Start of TASK INPUT

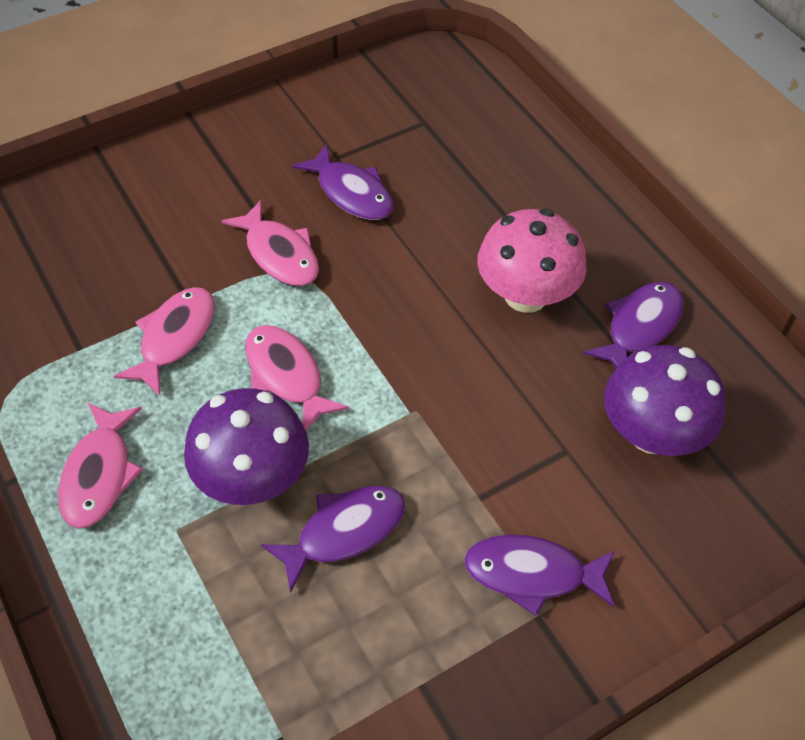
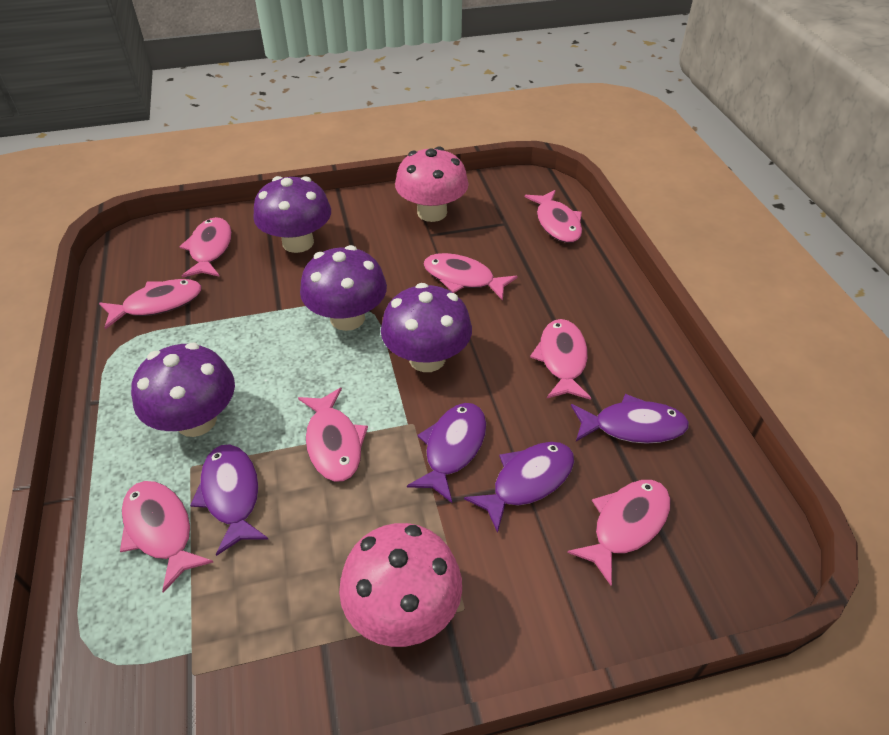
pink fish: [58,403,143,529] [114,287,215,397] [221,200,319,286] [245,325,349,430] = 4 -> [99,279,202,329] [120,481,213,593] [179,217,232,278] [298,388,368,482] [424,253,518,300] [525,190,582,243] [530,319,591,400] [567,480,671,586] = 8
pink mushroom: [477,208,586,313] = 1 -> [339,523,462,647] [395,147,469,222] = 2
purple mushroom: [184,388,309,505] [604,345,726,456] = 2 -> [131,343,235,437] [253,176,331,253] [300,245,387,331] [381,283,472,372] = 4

End of TASK INPUT
Start of TASK INPUT

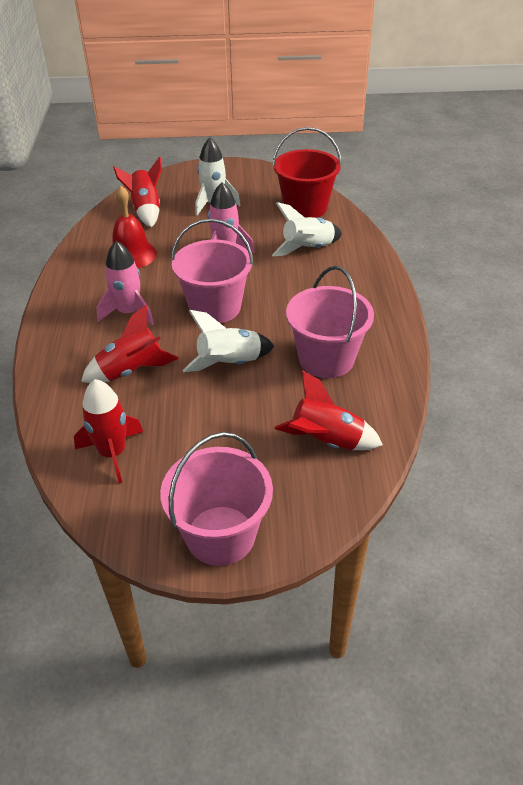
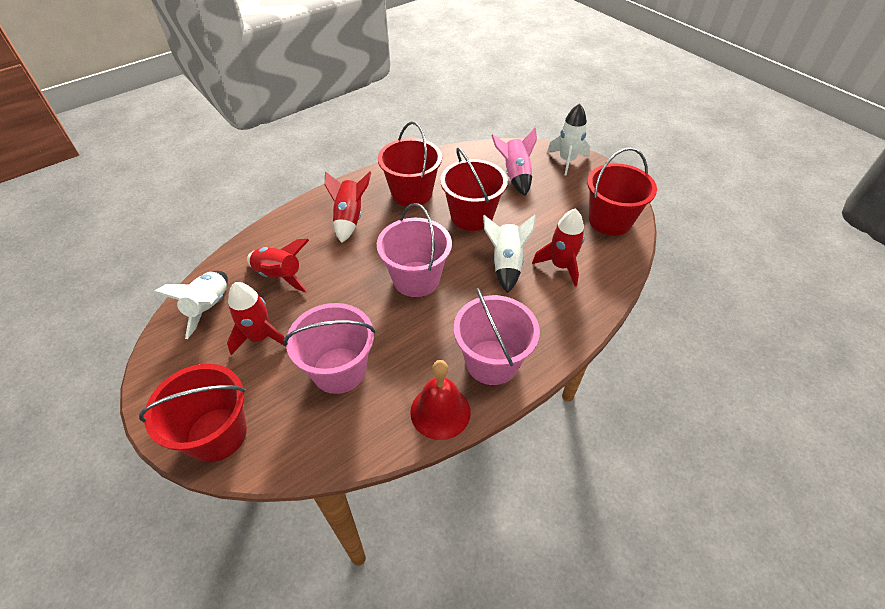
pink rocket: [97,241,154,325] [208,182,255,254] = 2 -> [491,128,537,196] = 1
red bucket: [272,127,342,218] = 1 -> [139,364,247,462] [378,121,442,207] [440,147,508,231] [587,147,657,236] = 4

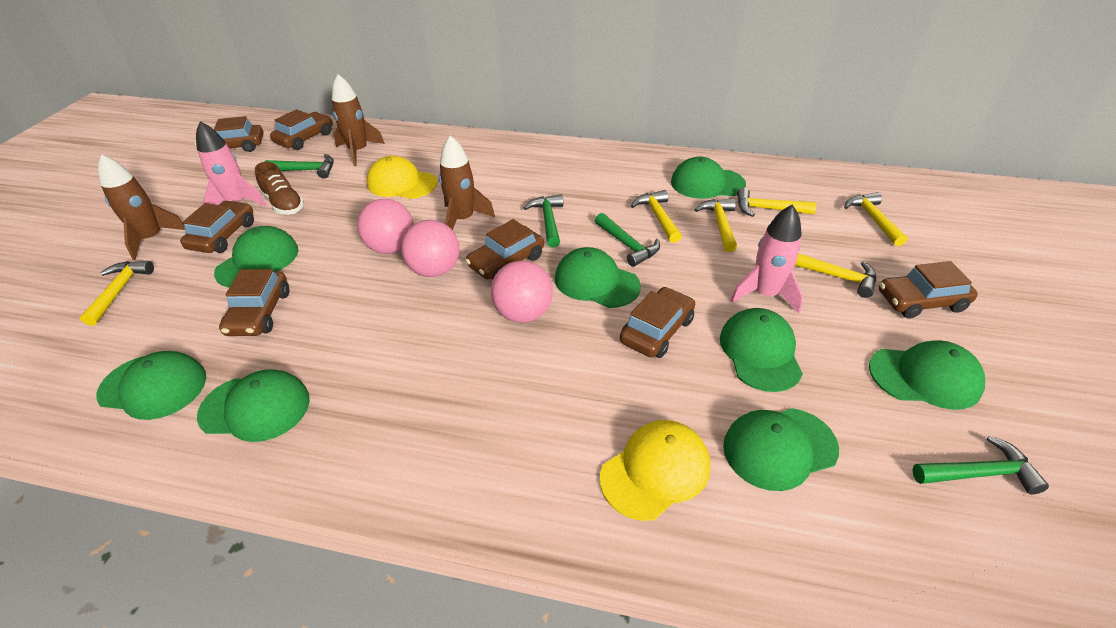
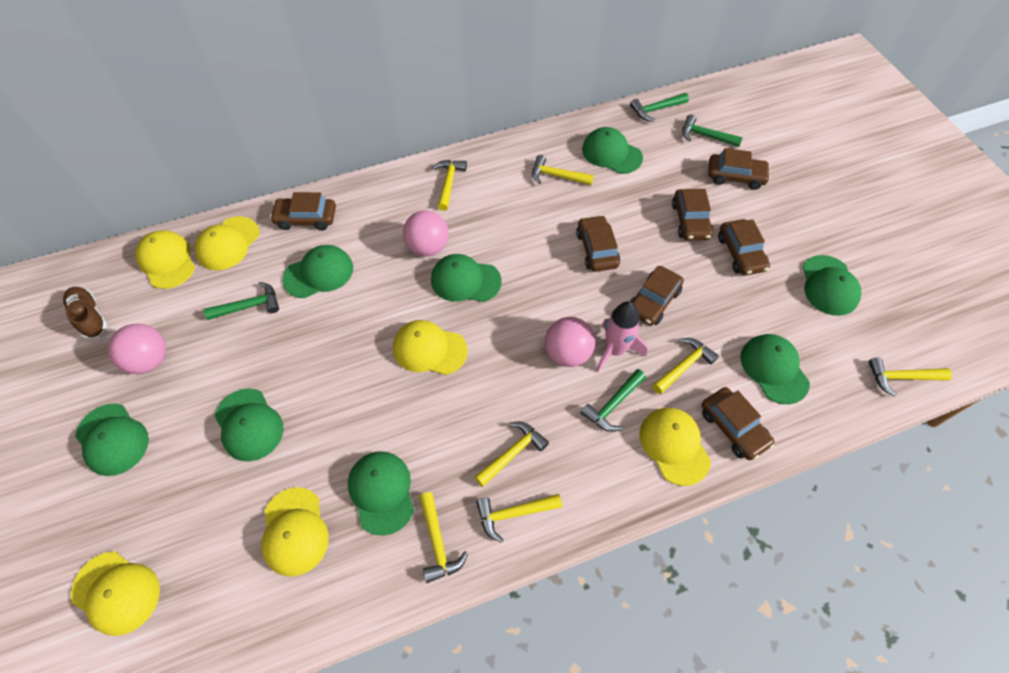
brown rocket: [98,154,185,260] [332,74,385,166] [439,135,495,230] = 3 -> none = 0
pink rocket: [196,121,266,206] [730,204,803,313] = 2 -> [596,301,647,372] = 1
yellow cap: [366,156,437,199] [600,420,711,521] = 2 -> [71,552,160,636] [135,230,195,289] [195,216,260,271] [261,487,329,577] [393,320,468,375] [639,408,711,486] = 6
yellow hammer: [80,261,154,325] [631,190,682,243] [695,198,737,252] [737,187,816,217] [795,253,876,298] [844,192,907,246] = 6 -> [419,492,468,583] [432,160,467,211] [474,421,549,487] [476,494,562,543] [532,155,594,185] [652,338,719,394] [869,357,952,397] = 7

End of TASK INPUT

* EXERCISE BRIEF: Pick out, from the lines above, every one that contains the string "rocket".

* ANSWER TO THIS TASK:
pink rocket: [97,241,154,325] [208,182,255,254] = 2 -> [491,128,537,196] = 1
brown rocket: [98,154,185,260] [332,74,385,166] [439,135,495,230] = 3 -> none = 0
pink rocket: [196,121,266,206] [730,204,803,313] = 2 -> [596,301,647,372] = 1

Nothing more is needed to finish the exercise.